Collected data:
----

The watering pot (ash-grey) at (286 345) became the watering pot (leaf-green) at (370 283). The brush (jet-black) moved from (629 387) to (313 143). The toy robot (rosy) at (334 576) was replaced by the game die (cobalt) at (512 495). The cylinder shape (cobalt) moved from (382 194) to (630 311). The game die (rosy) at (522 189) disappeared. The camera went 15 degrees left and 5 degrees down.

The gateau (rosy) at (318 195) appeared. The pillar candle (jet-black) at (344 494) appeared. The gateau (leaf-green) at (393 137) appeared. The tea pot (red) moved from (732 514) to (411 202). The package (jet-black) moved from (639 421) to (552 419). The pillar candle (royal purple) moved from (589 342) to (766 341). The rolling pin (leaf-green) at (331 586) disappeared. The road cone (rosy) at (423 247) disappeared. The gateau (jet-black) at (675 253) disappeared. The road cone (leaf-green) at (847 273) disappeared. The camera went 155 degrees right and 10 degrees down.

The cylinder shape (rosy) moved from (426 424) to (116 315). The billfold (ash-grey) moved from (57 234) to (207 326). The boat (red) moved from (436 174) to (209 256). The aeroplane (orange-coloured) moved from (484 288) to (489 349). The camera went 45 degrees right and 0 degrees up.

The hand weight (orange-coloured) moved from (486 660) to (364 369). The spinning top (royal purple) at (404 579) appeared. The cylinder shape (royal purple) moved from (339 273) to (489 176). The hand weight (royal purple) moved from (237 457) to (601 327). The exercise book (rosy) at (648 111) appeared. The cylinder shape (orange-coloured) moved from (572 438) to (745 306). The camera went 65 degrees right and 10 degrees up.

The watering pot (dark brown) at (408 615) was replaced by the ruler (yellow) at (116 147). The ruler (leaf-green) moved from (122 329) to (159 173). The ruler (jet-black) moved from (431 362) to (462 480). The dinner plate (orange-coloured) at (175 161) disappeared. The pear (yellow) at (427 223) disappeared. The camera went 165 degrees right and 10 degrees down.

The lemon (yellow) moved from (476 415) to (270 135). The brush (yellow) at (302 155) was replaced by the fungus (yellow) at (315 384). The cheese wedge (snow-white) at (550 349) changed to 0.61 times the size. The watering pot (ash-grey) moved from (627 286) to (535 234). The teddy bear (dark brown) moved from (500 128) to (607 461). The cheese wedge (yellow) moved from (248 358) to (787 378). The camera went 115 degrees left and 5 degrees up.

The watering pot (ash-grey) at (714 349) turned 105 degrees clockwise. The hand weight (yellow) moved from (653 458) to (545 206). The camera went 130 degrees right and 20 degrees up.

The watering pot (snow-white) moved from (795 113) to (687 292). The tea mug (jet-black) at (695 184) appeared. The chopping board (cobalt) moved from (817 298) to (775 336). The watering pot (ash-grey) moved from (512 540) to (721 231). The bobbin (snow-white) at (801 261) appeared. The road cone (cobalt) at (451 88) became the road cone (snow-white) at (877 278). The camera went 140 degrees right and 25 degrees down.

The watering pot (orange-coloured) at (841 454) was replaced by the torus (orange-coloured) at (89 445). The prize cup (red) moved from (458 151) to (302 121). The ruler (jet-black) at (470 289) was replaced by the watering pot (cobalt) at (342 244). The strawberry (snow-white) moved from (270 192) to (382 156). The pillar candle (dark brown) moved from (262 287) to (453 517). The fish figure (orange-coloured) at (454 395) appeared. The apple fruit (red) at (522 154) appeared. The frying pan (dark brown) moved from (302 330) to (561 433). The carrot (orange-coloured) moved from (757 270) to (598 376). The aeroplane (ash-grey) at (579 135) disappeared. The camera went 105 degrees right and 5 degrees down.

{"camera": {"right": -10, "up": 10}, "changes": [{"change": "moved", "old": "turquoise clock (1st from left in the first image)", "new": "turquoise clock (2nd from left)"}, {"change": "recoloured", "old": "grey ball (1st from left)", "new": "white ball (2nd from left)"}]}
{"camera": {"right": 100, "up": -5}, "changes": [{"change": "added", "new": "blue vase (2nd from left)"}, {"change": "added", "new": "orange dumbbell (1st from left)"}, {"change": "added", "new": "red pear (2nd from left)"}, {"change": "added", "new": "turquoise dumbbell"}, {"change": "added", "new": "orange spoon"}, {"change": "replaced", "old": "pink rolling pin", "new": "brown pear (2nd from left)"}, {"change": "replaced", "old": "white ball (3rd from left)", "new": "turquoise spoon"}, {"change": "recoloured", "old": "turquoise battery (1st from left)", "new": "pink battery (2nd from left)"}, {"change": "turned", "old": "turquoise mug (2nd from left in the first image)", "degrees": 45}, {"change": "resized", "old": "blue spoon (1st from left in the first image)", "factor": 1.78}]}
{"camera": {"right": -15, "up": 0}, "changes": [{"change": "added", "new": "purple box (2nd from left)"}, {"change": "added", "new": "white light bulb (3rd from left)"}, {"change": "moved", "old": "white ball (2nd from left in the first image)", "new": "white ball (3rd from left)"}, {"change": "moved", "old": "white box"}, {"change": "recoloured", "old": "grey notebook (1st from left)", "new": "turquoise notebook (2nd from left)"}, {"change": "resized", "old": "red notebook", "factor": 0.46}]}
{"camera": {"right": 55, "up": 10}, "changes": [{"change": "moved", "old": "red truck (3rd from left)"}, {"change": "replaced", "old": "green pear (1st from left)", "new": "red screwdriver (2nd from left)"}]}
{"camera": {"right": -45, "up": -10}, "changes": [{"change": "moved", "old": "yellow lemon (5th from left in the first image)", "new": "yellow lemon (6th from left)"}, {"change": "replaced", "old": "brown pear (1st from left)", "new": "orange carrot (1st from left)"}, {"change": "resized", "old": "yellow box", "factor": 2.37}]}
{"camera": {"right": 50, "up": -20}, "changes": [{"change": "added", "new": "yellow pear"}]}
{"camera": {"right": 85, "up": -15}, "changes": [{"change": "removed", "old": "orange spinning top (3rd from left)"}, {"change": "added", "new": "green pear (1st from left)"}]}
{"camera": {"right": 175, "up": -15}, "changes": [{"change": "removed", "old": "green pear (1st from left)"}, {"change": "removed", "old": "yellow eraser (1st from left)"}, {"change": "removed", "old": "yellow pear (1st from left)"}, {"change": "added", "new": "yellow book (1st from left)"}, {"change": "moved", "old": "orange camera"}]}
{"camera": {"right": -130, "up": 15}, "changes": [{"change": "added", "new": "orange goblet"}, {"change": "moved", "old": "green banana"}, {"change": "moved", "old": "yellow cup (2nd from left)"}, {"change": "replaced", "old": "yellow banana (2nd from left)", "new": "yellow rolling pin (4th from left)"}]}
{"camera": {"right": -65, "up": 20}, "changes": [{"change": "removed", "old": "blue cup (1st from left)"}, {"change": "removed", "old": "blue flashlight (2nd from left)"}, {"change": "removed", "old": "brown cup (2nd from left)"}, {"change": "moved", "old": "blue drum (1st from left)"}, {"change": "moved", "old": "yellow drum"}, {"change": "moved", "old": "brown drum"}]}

----

### [Exercise objective]
Using the entries above, output exactly the lines between the line holding "The watering pot (ash-grey) at (714" and the line holding "The watering pot (orange-coloured)", end lines included, and nothing more.

### [Result]
The watering pot (ash-grey) at (714 349) turned 105 degrees clockwise. The hand weight (yellow) moved from (653 458) to (545 206). The camera went 130 degrees right and 20 degrees up.

The watering pot (snow-white) moved from (795 113) to (687 292). The tea mug (jet-black) at (695 184) appeared. The chopping board (cobalt) moved from (817 298) to (775 336). The watering pot (ash-grey) moved from (512 540) to (721 231). The bobbin (snow-white) at (801 261) appeared. The road cone (cobalt) at (451 88) became the road cone (snow-white) at (877 278). The camera went 140 degrees right and 25 degrees down.

The watering pot (orange-coloured) at (841 454) was replaced by the torus (orange-coloured) at (89 445). The prize cup (red) moved from (458 151) to (302 121). The ruler (jet-black) at (470 289) was replaced by the watering pot (cobalt) at (342 244). The strawberry (snow-white) moved from (270 192) to (382 156). The pillar candle (dark brown) moved from (262 287) to (453 517). The fish figure (orange-coloured) at (454 395) appeared. The apple fruit (red) at (522 154) appeared. The frying pan (dark brown) moved from (302 330) to (561 433). The carrot (orange-coloured) moved from (757 270) to (598 376). The aeroplane (ash-grey) at (579 135) disappeared. The camera went 105 degrees right and 5 degrees down.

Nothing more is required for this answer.